Coordinate-based change listings:
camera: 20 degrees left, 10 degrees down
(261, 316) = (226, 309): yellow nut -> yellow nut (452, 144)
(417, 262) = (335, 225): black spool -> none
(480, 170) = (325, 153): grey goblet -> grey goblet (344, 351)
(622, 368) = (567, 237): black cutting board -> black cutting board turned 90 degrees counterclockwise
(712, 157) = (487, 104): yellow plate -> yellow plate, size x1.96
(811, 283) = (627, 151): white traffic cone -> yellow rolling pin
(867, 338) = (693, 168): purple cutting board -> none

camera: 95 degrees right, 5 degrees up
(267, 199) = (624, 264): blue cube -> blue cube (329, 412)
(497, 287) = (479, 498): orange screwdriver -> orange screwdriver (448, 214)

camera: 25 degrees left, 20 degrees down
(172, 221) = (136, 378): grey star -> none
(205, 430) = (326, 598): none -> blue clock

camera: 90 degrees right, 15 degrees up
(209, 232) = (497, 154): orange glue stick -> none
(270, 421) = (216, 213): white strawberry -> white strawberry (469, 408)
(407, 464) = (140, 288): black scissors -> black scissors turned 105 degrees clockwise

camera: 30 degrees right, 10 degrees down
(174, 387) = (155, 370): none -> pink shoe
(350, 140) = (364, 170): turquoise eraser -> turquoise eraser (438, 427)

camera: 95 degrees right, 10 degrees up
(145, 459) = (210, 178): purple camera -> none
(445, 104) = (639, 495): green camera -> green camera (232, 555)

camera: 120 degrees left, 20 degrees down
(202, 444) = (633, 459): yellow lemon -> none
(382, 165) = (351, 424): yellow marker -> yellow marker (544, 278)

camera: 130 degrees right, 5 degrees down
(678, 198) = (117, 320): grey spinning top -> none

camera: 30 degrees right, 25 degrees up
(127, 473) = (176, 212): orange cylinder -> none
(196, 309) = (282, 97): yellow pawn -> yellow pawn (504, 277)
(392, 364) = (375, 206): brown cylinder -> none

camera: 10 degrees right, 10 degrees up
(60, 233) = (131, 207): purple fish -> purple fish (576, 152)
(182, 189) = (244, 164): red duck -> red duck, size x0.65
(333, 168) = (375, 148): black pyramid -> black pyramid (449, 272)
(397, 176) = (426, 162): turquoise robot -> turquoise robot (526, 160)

*What to work on*:
A single figure is required: the number of lines above in which the word "purple" occurs.

*Answer for this exercise*:
3